• _Action item_
Every record is to be copied unchanged, except that its pictures are removed.

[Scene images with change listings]
● ● ● ● ●
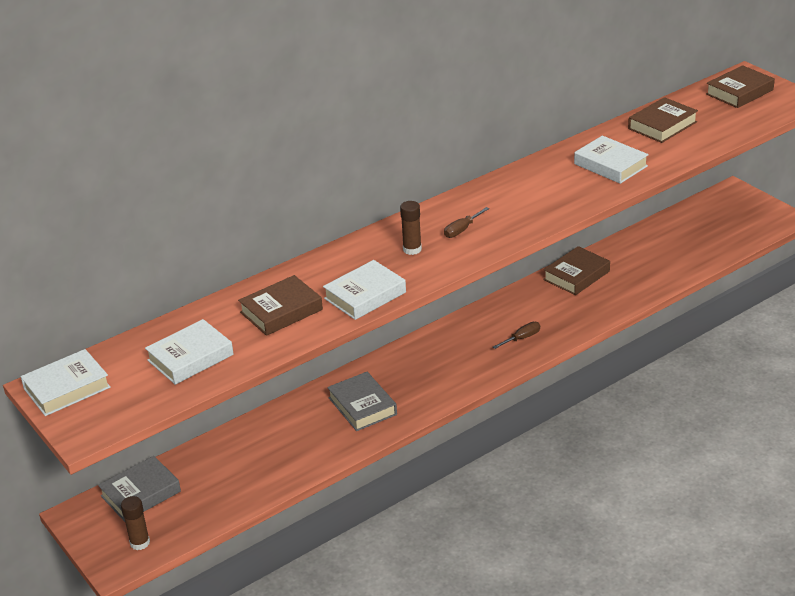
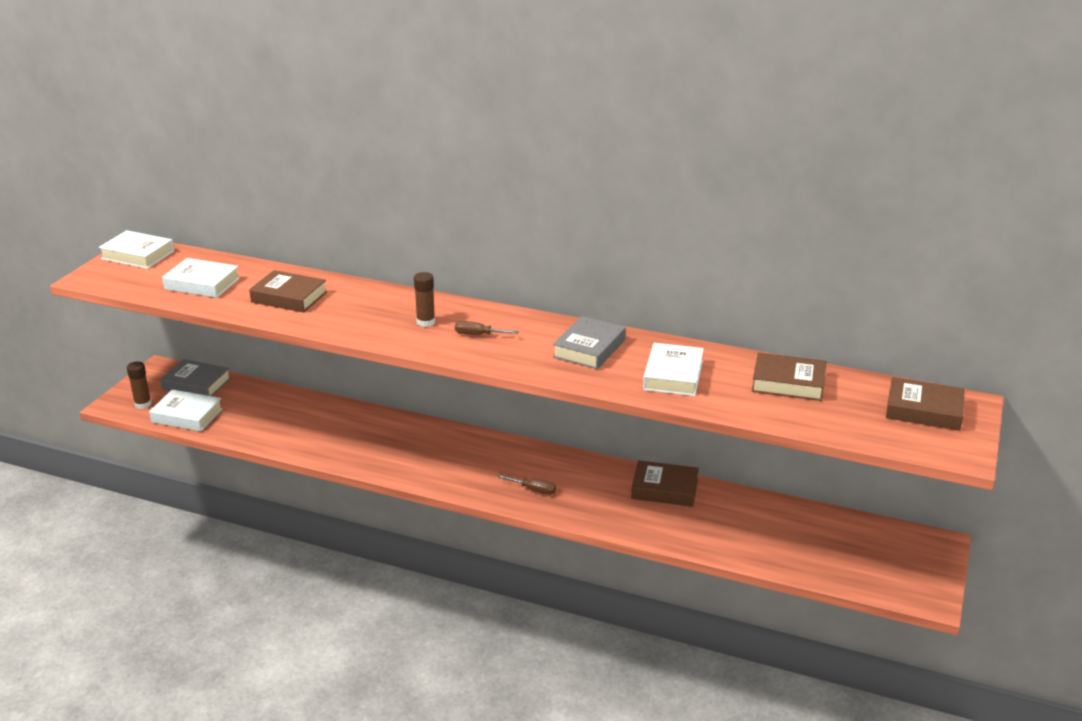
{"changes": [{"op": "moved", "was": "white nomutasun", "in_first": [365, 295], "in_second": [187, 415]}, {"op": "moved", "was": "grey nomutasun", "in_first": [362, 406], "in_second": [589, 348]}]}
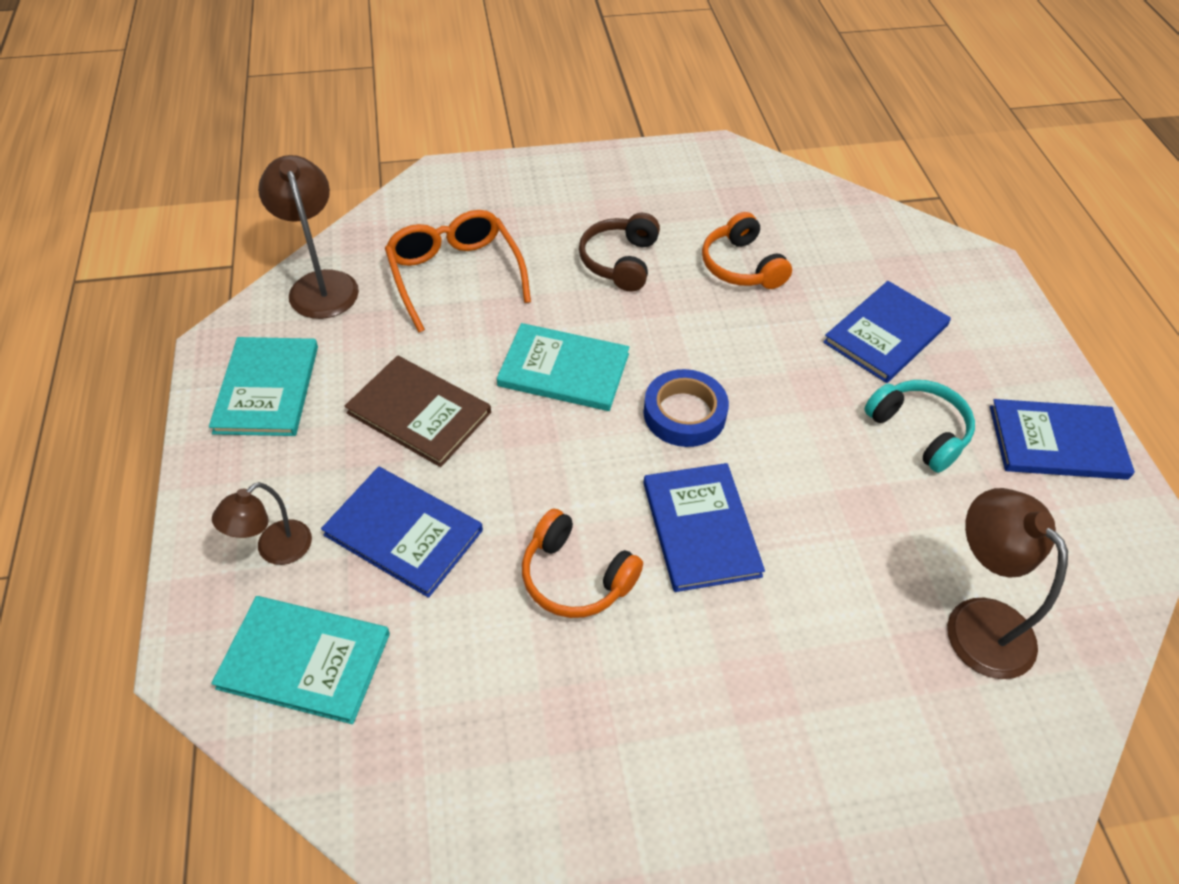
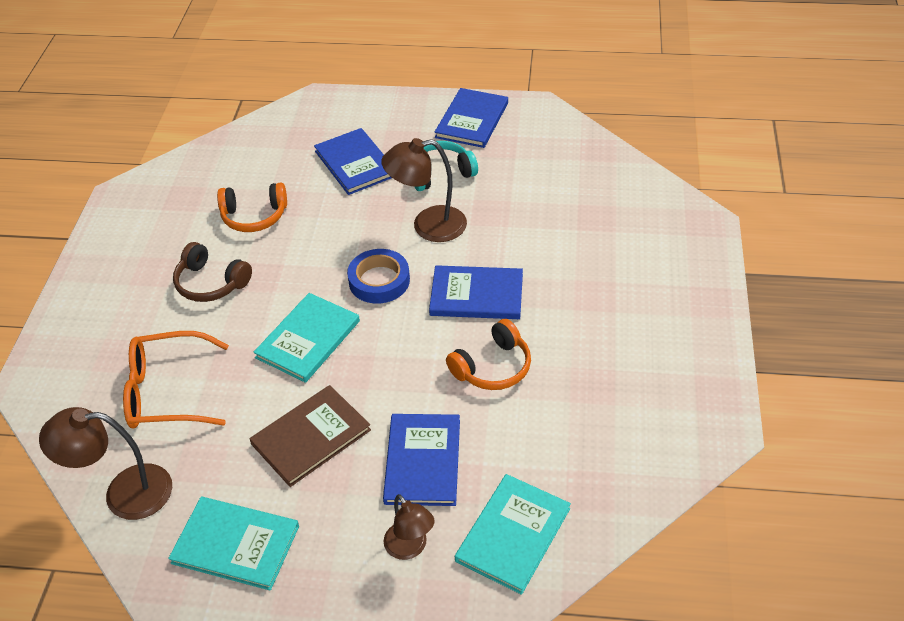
{"changes": [{"op": "moved", "was": "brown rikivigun", "in_first": [977, 621], "in_second": [428, 226]}, {"op": "turned", "was": "blue nomutasun", "in_first": [403, 533], "in_second": [423, 461], "clockwise": -45}]}
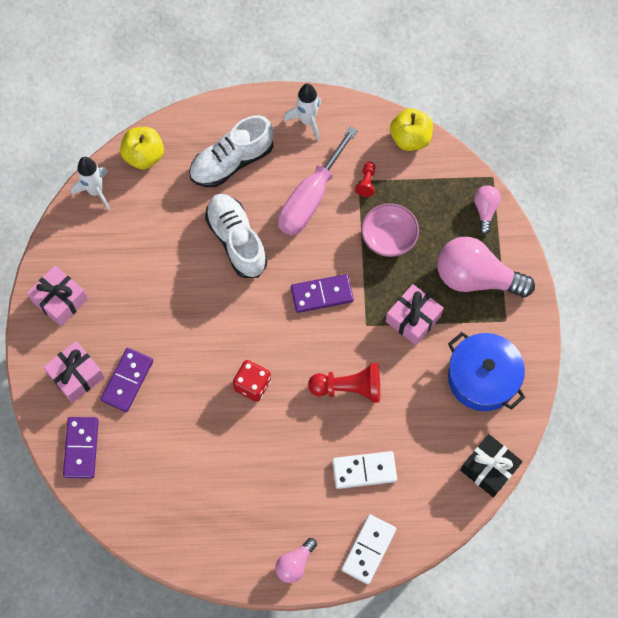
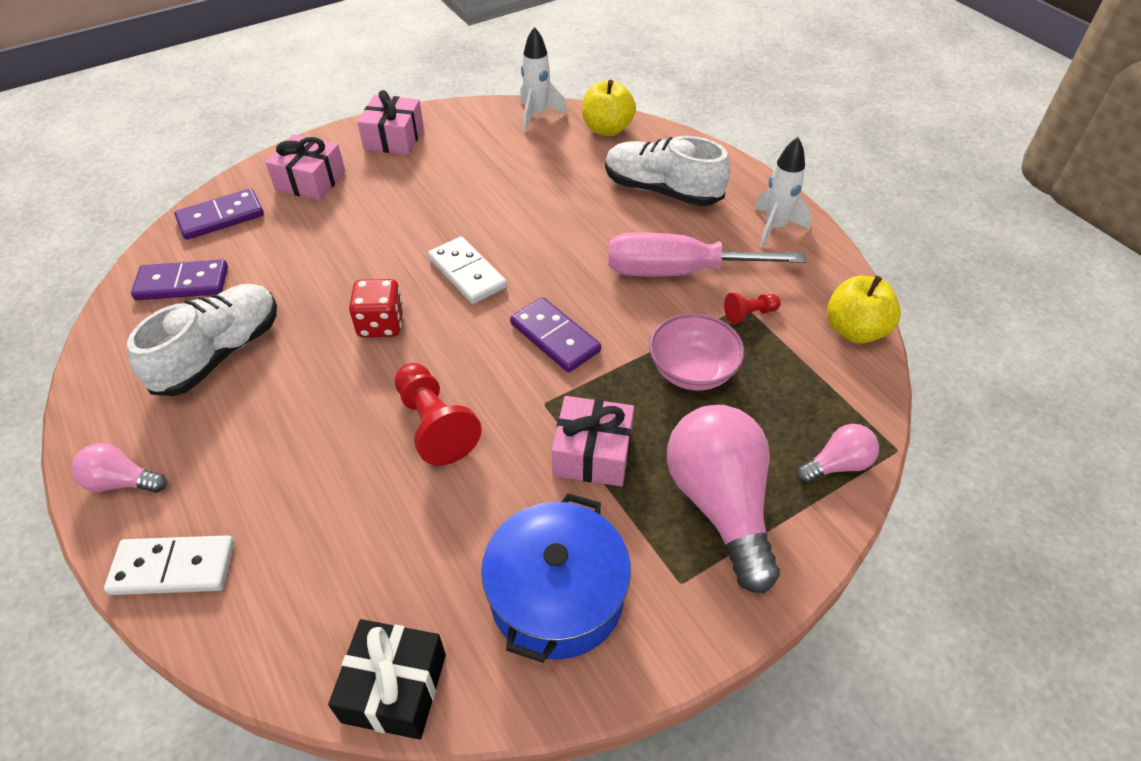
{"changes": [{"op": "moved", "was": "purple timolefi", "in_first": [127, 380], "in_second": [182, 283]}, {"op": "moved", "was": "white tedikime", "in_first": [236, 240], "in_second": [219, 353]}, {"op": "moved", "was": "white timolefi", "in_first": [364, 470], "in_second": [467, 273]}]}
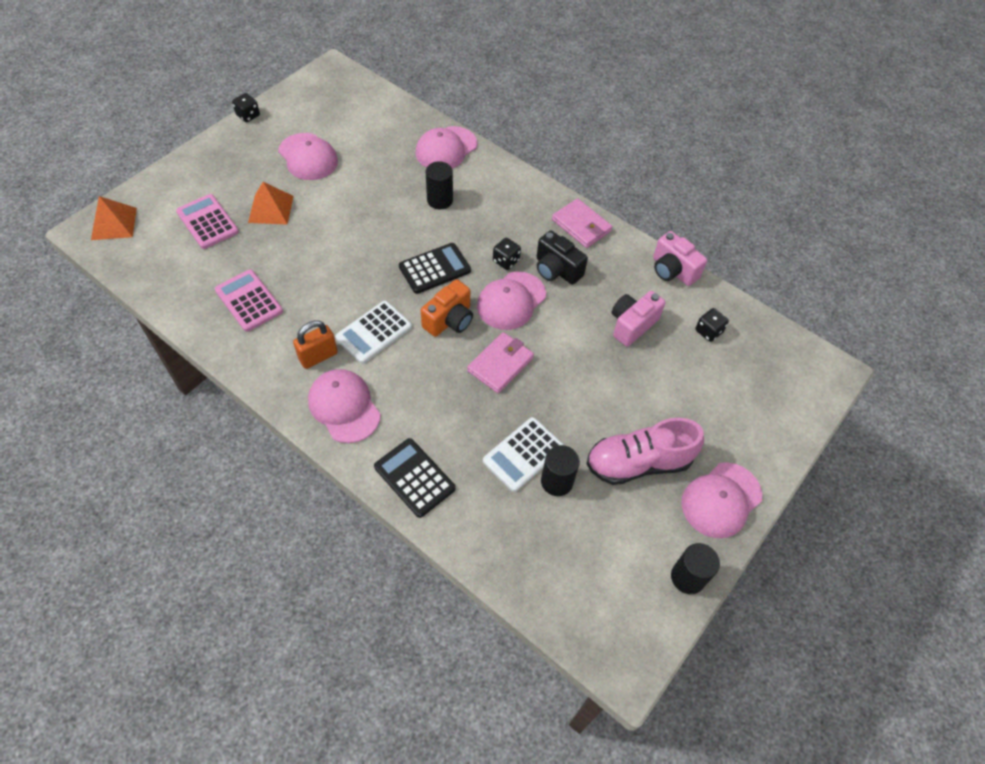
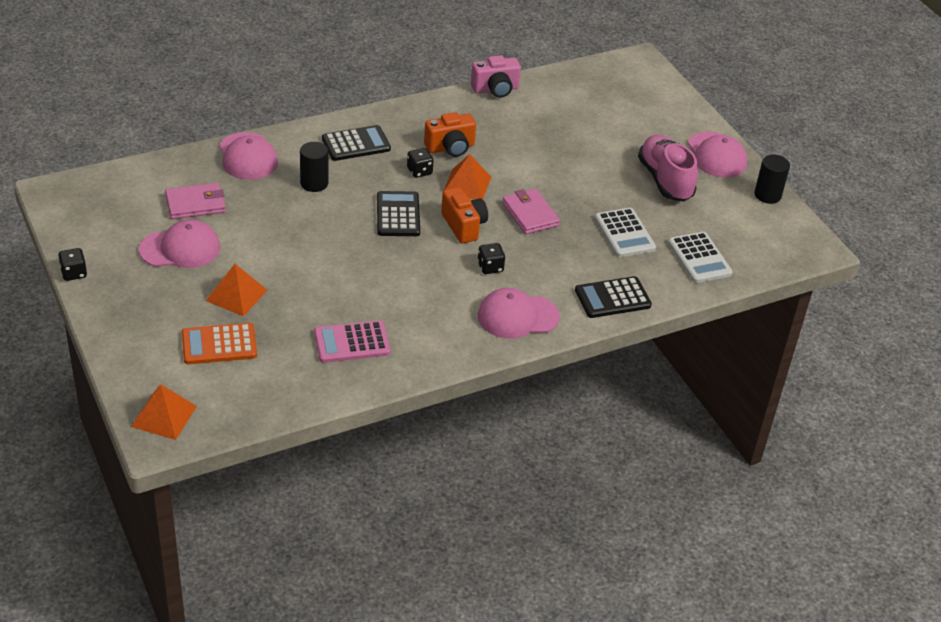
{"changes": [{"op": "removed", "was": "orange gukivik", "in_first": [318, 356]}, {"op": "removed", "was": "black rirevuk", "in_first": [556, 481]}, {"op": "removed", "was": "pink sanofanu", "in_first": [632, 325]}, {"op": "added", "now": "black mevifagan", "in_second": [356, 144]}, {"op": "moved", "was": "white mevifagan", "in_first": [374, 332], "in_second": [699, 258]}, {"op": "moved", "was": "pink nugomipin", "in_first": [581, 225], "in_second": [195, 204]}, {"op": "moved", "was": "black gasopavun", "in_first": [708, 331], "in_second": [490, 267]}, {"op": "replaced", "was": "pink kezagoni", "now": "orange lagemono", "in_first": [511, 301], "in_second": [467, 184]}, {"op": "recoloured", "was": "pink mevifagan", "now": "orange mevifagan", "in_first": [207, 222], "in_second": [219, 344]}, {"op": "recoloured", "was": "black sanofanu", "now": "orange sanofanu", "in_first": [556, 270], "in_second": [450, 148]}, {"op": "turned", "was": "pink tedikime", "in_first": [638, 463], "in_second": [665, 180], "clockwise": 150}]}
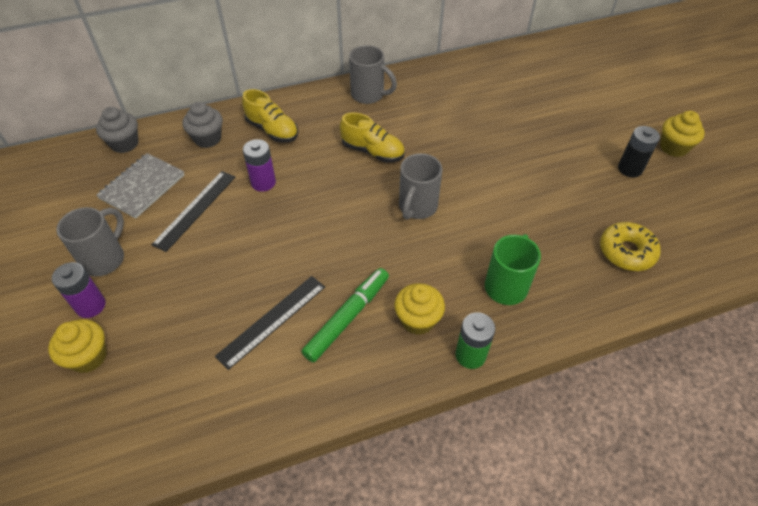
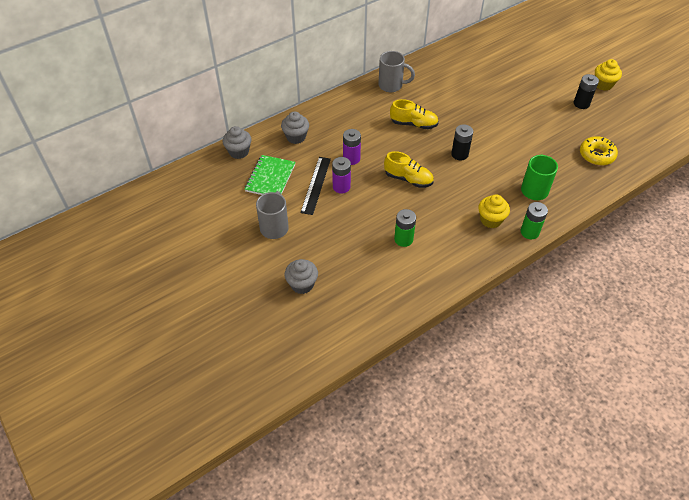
{"changes": [{"op": "removed", "was": "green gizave", "in_first": [347, 318]}, {"op": "moved", "was": "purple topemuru", "in_first": [90, 306], "in_second": [341, 187]}, {"op": "moved", "was": "yellow tedikime", "in_first": [272, 130], "in_second": [408, 179]}, {"op": "replaced", "was": "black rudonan", "now": "green topemuru", "in_first": [272, 320], "in_second": [403, 239]}, {"op": "replaced", "was": "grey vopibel", "now": "black topemuru", "in_first": [417, 207], "in_second": [459, 154]}, {"op": "recoloured", "was": "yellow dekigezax", "now": "grey dekigezax", "in_first": [88, 357], "in_second": [302, 284]}, {"op": "recoloured", "was": "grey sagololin", "now": "green sagololin", "in_first": [142, 187], "in_second": [270, 178]}]}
● ● ● ● ●
• _Result of the exercise_
{"changes": [{"op": "moved", "was": "white nomutasun", "in_first": [365, 295], "in_second": [187, 415]}, {"op": "moved", "was": "grey nomutasun", "in_first": [362, 406], "in_second": [589, 348]}]}
{"changes": [{"op": "moved", "was": "brown rikivigun", "in_first": [977, 621], "in_second": [428, 226]}, {"op": "turned", "was": "blue nomutasun", "in_first": [403, 533], "in_second": [423, 461], "clockwise": -45}]}
{"changes": [{"op": "moved", "was": "purple timolefi", "in_first": [127, 380], "in_second": [182, 283]}, {"op": "moved", "was": "white tedikime", "in_first": [236, 240], "in_second": [219, 353]}, {"op": "moved", "was": "white timolefi", "in_first": [364, 470], "in_second": [467, 273]}]}
{"changes": [{"op": "removed", "was": "orange gukivik", "in_first": [318, 356]}, {"op": "removed", "was": "black rirevuk", "in_first": [556, 481]}, {"op": "removed", "was": "pink sanofanu", "in_first": [632, 325]}, {"op": "added", "now": "black mevifagan", "in_second": [356, 144]}, {"op": "moved", "was": "white mevifagan", "in_first": [374, 332], "in_second": [699, 258]}, {"op": "moved", "was": "pink nugomipin", "in_first": [581, 225], "in_second": [195, 204]}, {"op": "moved", "was": "black gasopavun", "in_first": [708, 331], "in_second": [490, 267]}, {"op": "replaced", "was": "pink kezagoni", "now": "orange lagemono", "in_first": [511, 301], "in_second": [467, 184]}, {"op": "recoloured", "was": "pink mevifagan", "now": "orange mevifagan", "in_first": [207, 222], "in_second": [219, 344]}, {"op": "recoloured", "was": "black sanofanu", "now": "orange sanofanu", "in_first": [556, 270], "in_second": [450, 148]}, {"op": "turned", "was": "pink tedikime", "in_first": [638, 463], "in_second": [665, 180], "clockwise": 150}]}
{"changes": [{"op": "removed", "was": "green gizave", "in_first": [347, 318]}, {"op": "moved", "was": "purple topemuru", "in_first": [90, 306], "in_second": [341, 187]}, {"op": "moved", "was": "yellow tedikime", "in_first": [272, 130], "in_second": [408, 179]}, {"op": "replaced", "was": "black rudonan", "now": "green topemuru", "in_first": [272, 320], "in_second": [403, 239]}, {"op": "replaced", "was": "grey vopibel", "now": "black topemuru", "in_first": [417, 207], "in_second": [459, 154]}, {"op": "recoloured", "was": "yellow dekigezax", "now": "grey dekigezax", "in_first": [88, 357], "in_second": [302, 284]}, {"op": "recoloured", "was": "grey sagololin", "now": "green sagololin", "in_first": [142, 187], "in_second": [270, 178]}]}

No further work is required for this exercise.